::: Data entries
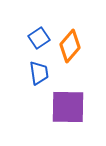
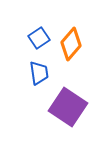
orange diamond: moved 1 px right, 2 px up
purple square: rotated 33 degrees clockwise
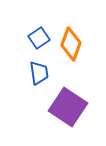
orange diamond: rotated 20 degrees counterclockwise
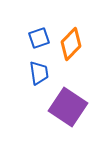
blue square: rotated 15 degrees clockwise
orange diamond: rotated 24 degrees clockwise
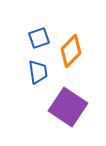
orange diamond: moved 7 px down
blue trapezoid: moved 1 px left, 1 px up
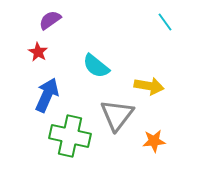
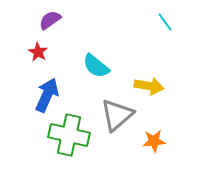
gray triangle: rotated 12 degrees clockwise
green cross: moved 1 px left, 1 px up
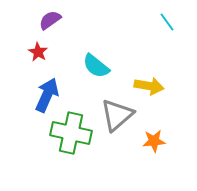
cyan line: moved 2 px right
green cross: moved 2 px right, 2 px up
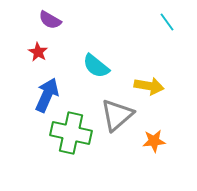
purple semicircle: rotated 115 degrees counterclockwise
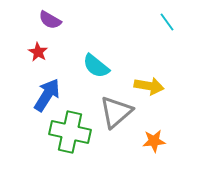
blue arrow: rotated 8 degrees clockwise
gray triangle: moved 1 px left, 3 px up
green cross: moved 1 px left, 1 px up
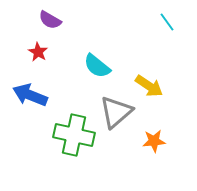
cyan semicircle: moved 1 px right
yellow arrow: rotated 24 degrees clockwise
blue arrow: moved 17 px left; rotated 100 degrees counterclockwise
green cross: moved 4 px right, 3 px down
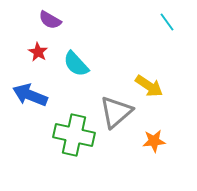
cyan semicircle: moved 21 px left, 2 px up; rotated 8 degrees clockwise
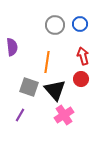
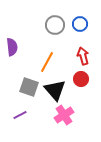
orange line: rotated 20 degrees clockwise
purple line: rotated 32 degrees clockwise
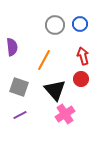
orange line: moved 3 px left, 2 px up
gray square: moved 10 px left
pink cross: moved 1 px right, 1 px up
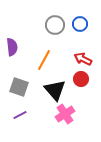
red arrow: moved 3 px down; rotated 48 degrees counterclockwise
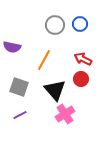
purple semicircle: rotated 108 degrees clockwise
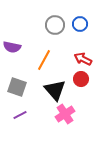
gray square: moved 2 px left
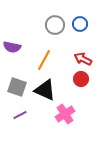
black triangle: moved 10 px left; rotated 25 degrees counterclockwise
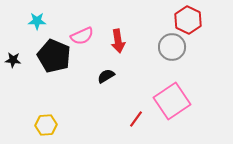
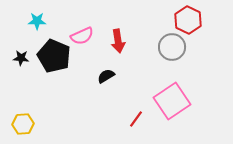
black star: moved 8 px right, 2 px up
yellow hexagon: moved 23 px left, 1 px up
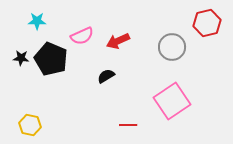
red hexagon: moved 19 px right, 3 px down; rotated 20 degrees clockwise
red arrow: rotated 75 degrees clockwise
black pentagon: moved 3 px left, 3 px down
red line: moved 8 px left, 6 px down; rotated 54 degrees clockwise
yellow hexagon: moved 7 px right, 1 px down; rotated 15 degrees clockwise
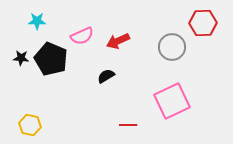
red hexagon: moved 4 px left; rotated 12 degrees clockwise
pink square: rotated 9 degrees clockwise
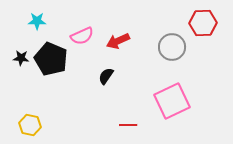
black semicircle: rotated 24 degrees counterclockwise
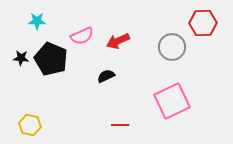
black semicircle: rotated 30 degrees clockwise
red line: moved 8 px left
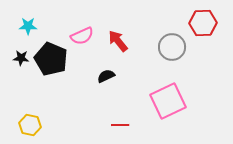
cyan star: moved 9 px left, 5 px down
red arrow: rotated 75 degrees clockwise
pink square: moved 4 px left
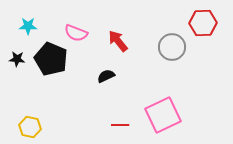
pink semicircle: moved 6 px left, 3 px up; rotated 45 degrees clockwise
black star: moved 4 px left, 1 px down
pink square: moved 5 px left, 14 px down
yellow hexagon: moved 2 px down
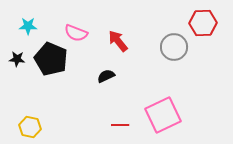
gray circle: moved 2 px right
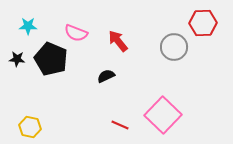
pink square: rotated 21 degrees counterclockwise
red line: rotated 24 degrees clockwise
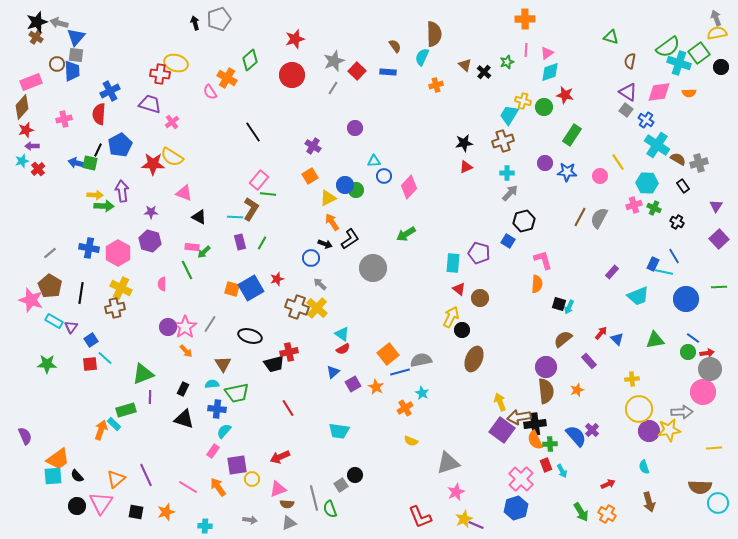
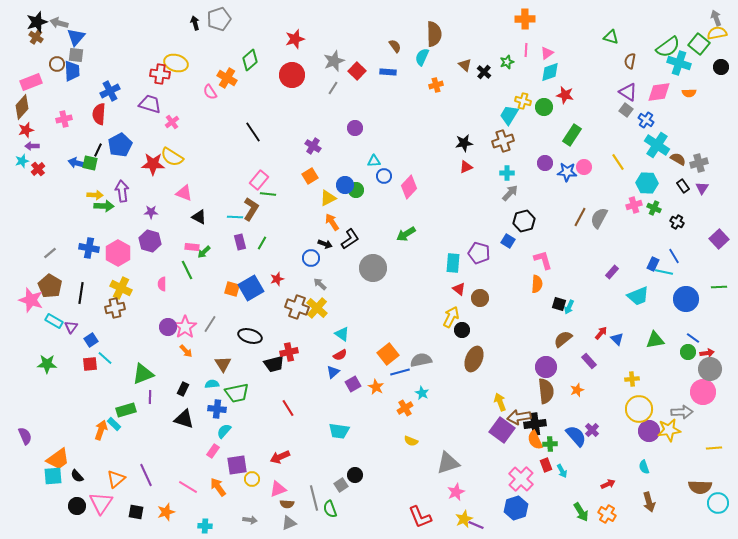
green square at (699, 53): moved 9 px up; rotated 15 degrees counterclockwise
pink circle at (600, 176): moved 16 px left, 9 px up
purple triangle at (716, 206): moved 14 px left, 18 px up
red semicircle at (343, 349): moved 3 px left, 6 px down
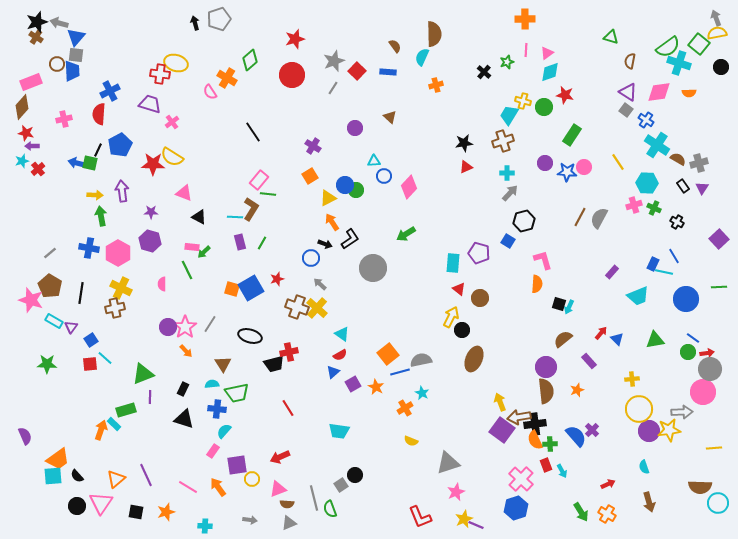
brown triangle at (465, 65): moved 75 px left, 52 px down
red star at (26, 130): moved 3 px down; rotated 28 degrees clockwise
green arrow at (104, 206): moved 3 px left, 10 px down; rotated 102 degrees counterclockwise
::::::
**Task directions**
Copy every line of these items word for word, leaving out the pictures.

**Exercise output**
orange diamond: moved 1 px right, 2 px up
purple square: rotated 33 degrees clockwise
orange diamond: rotated 20 degrees counterclockwise
blue square: rotated 15 degrees clockwise
orange diamond: rotated 24 degrees clockwise
orange diamond: moved 7 px down
blue trapezoid: moved 1 px left, 1 px up
gray triangle: rotated 12 degrees clockwise
green cross: moved 1 px left, 1 px up
cyan line: moved 2 px right
green cross: moved 2 px right, 2 px up
purple semicircle: rotated 115 degrees counterclockwise
blue arrow: rotated 8 degrees clockwise
gray triangle: moved 1 px left, 3 px up
green cross: moved 1 px left, 1 px up
cyan semicircle: moved 1 px right
yellow arrow: rotated 24 degrees clockwise
blue arrow: moved 17 px left; rotated 100 degrees counterclockwise
green cross: moved 4 px right, 3 px down
cyan semicircle: moved 21 px left, 2 px up; rotated 8 degrees clockwise
orange line: rotated 20 degrees clockwise
purple line: rotated 32 degrees clockwise
orange line: moved 3 px left, 2 px up
gray square: moved 10 px left
pink cross: moved 1 px right, 1 px up
red arrow: moved 3 px down; rotated 48 degrees counterclockwise
purple semicircle: rotated 108 degrees clockwise
gray square: moved 2 px left
black triangle: moved 10 px left; rotated 25 degrees counterclockwise
black star: moved 8 px right, 2 px up
yellow hexagon: moved 23 px left, 1 px up
red hexagon: moved 19 px right, 3 px down; rotated 20 degrees clockwise
red arrow: rotated 75 degrees clockwise
black pentagon: moved 3 px left, 3 px down
red line: moved 8 px left, 6 px down; rotated 54 degrees clockwise
yellow hexagon: moved 7 px right, 1 px down; rotated 15 degrees clockwise
red hexagon: moved 4 px left; rotated 12 degrees clockwise
pink square: rotated 9 degrees clockwise
black semicircle: rotated 24 degrees counterclockwise
black semicircle: rotated 30 degrees clockwise
red line: moved 8 px left
cyan star: moved 9 px left, 5 px down
red arrow: rotated 75 degrees clockwise
pink square: moved 4 px left
pink semicircle: moved 6 px left, 3 px up; rotated 45 degrees clockwise
black star: moved 4 px left, 1 px down
pink square: moved 5 px left, 14 px down
yellow hexagon: moved 2 px down
gray circle: moved 2 px right
pink square: rotated 21 degrees counterclockwise
red line: rotated 24 degrees clockwise
green square at (699, 53): moved 9 px up; rotated 15 degrees counterclockwise
pink circle at (600, 176): moved 16 px left, 9 px up
purple triangle at (716, 206): moved 14 px left, 18 px up
red semicircle at (343, 349): moved 3 px left, 6 px down
brown triangle at (465, 65): moved 75 px left, 52 px down
red star at (26, 130): moved 3 px down; rotated 28 degrees clockwise
green arrow at (104, 206): moved 3 px left, 10 px down; rotated 102 degrees counterclockwise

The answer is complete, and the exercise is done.